Task directions. Beginning with the line that holds "RFID pin SCK: D3 -> D8", write out each line exactly as it stands until the end of the data, and include no pictures.

Extracted material.
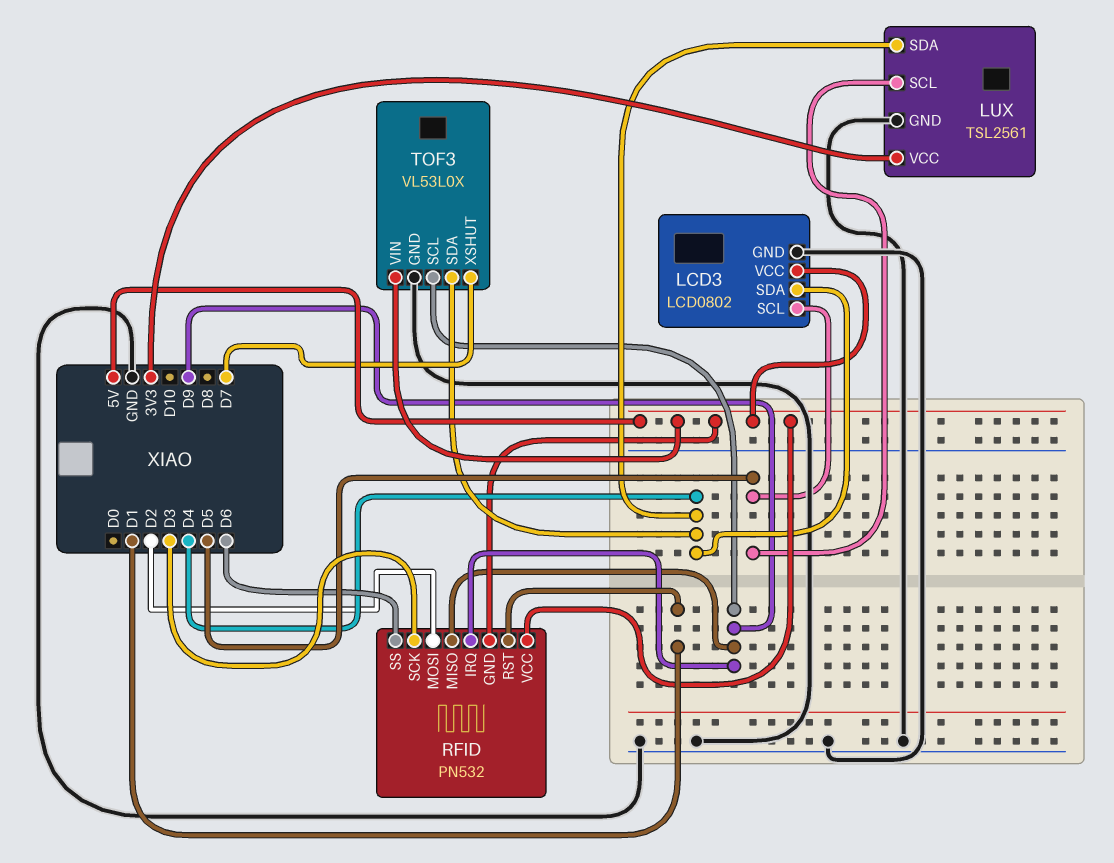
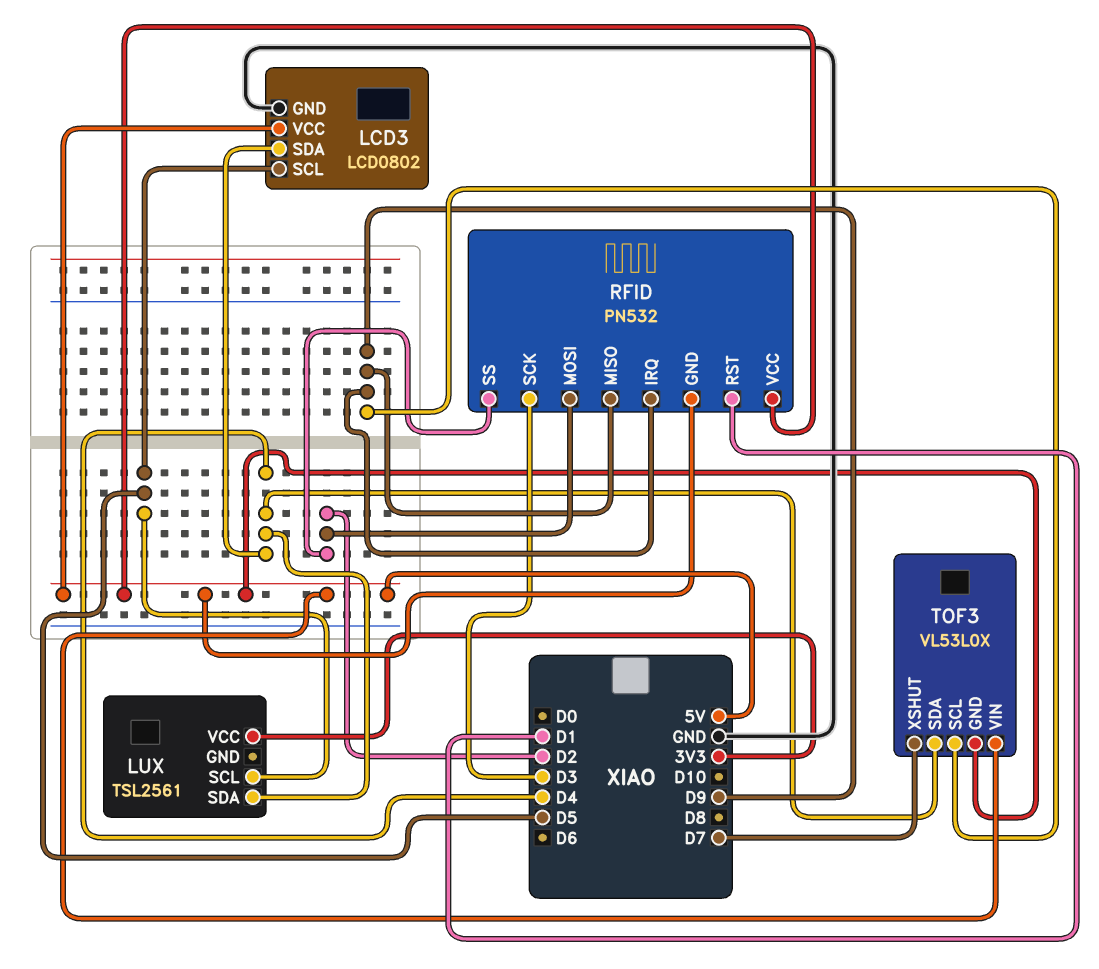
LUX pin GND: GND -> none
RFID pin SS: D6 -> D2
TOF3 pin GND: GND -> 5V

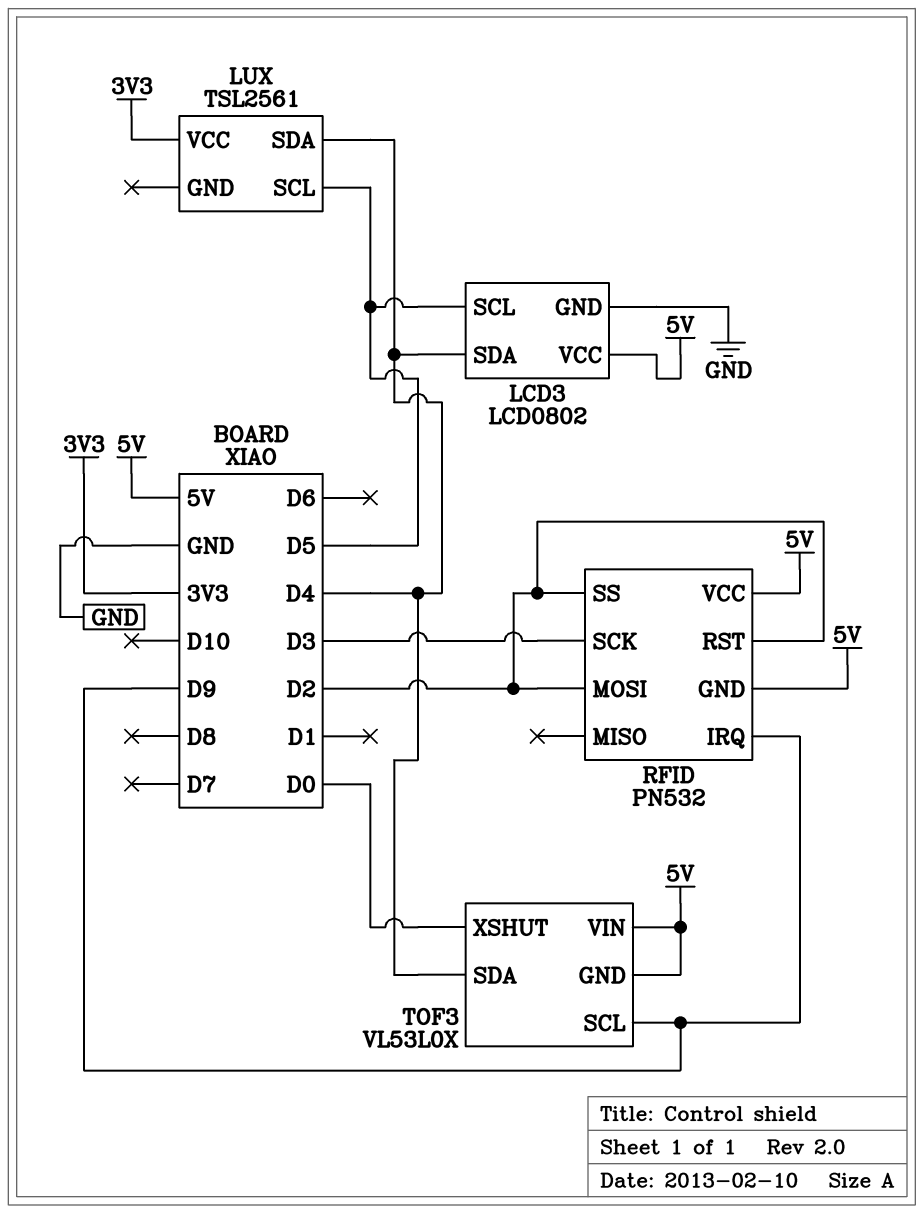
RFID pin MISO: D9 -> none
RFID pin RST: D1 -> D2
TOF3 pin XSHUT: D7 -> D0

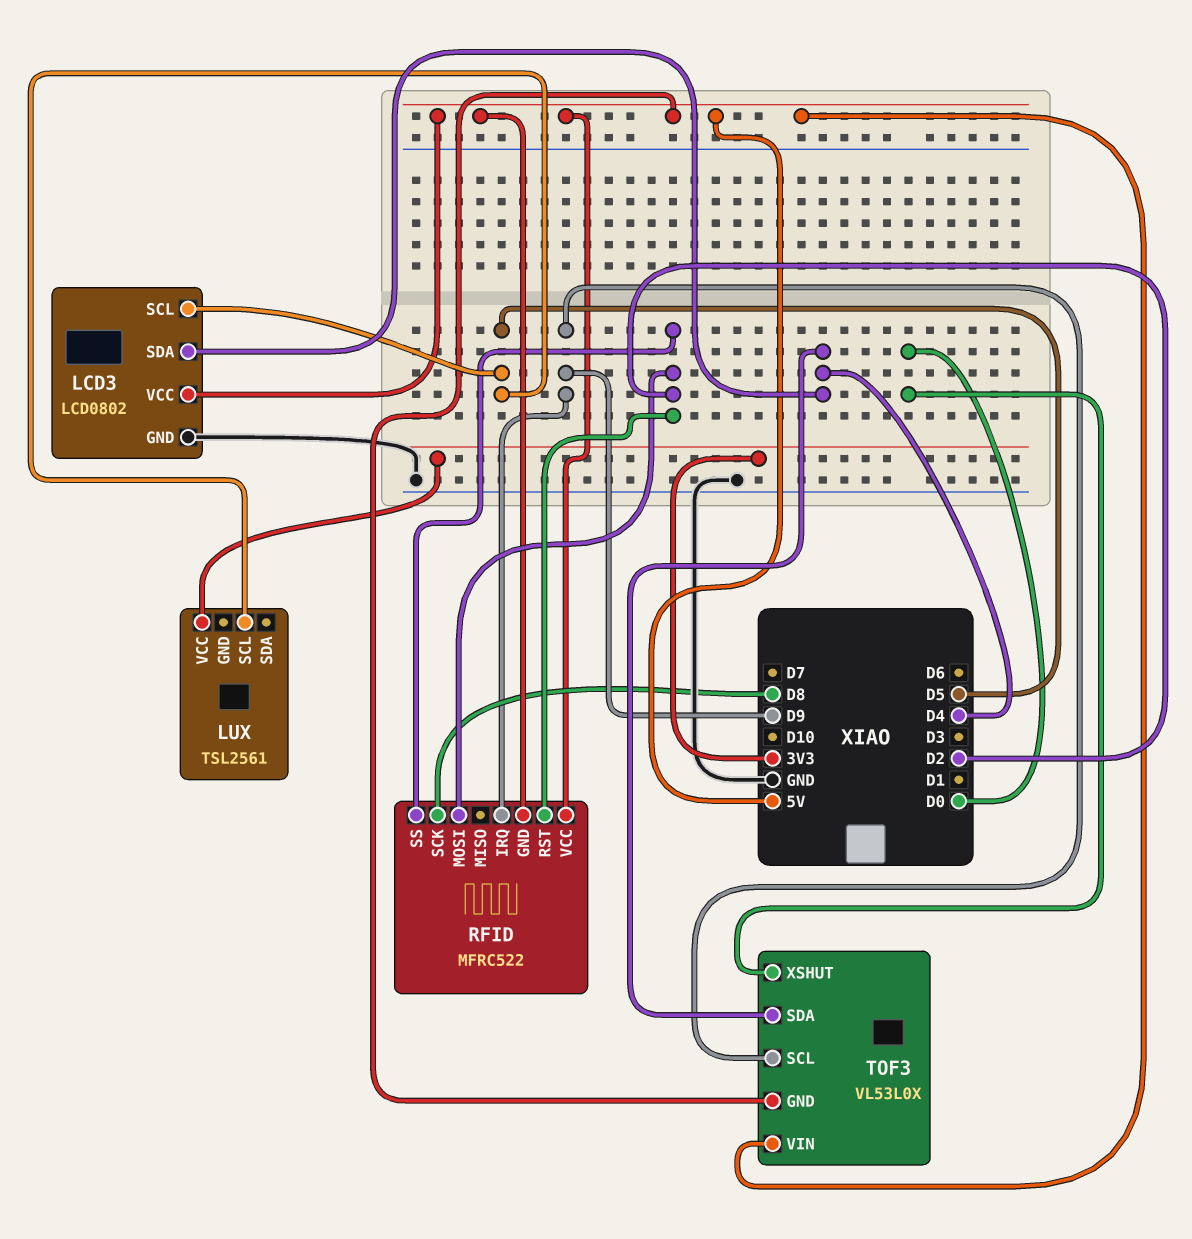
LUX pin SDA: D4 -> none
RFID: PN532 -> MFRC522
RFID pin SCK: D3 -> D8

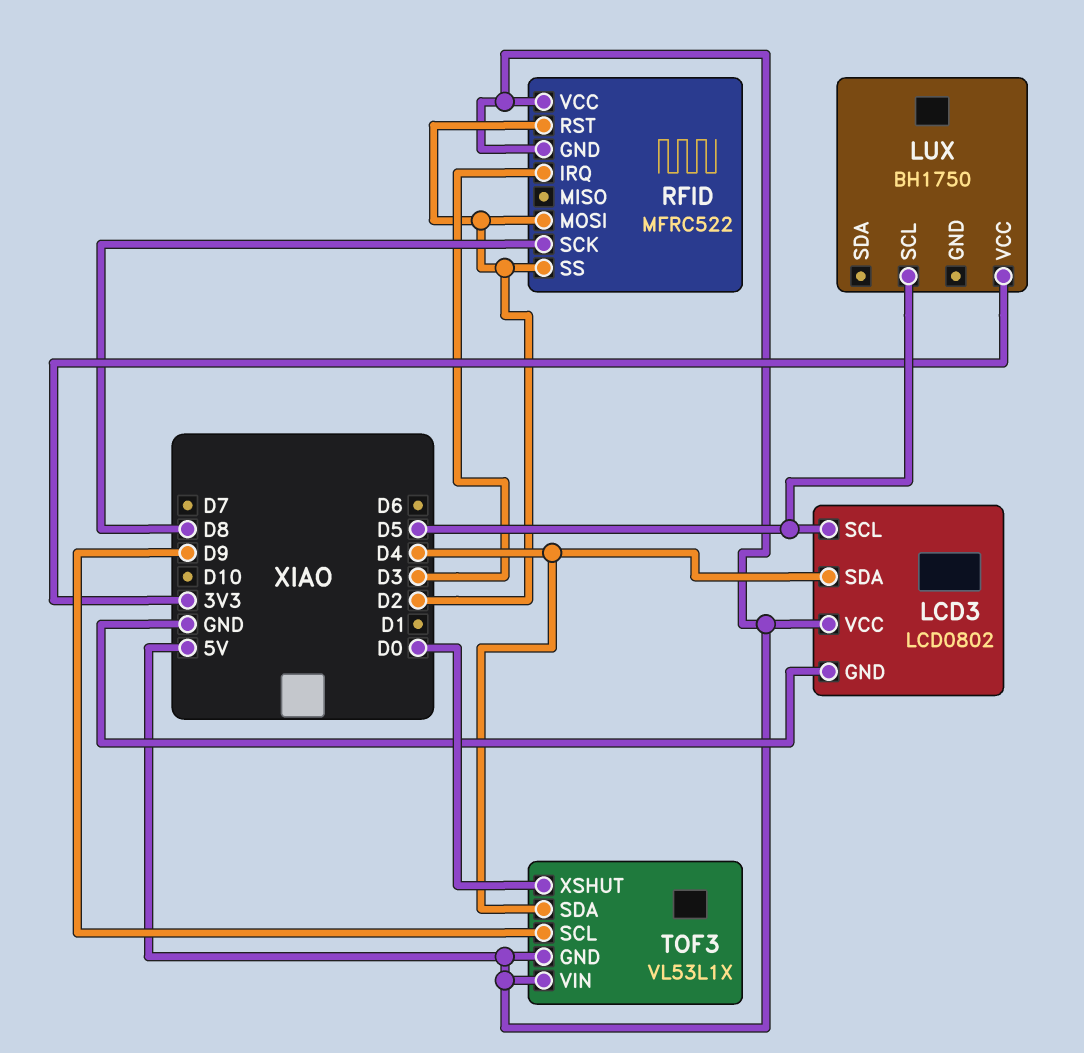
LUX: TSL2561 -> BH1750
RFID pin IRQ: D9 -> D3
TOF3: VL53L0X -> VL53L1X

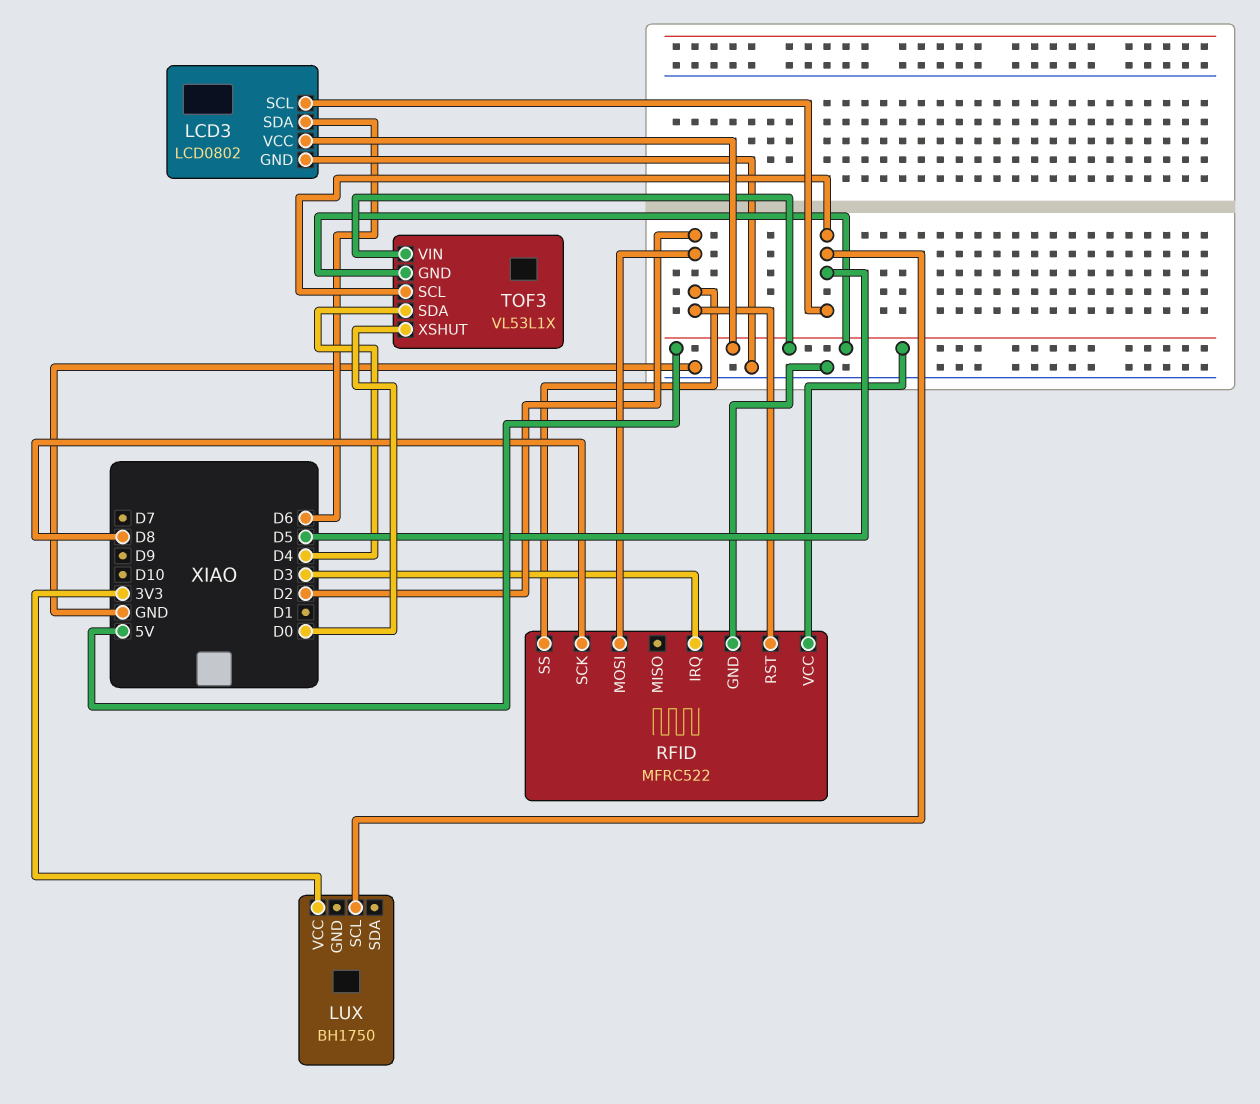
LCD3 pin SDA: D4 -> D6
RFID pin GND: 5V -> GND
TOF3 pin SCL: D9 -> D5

Result for this exercise.
RFID pin SCK: D3 -> D8

LUX: TSL2561 -> BH1750
RFID pin IRQ: D9 -> D3
TOF3: VL53L0X -> VL53L1X

LCD3 pin SDA: D4 -> D6
RFID pin GND: 5V -> GND
TOF3 pin SCL: D9 -> D5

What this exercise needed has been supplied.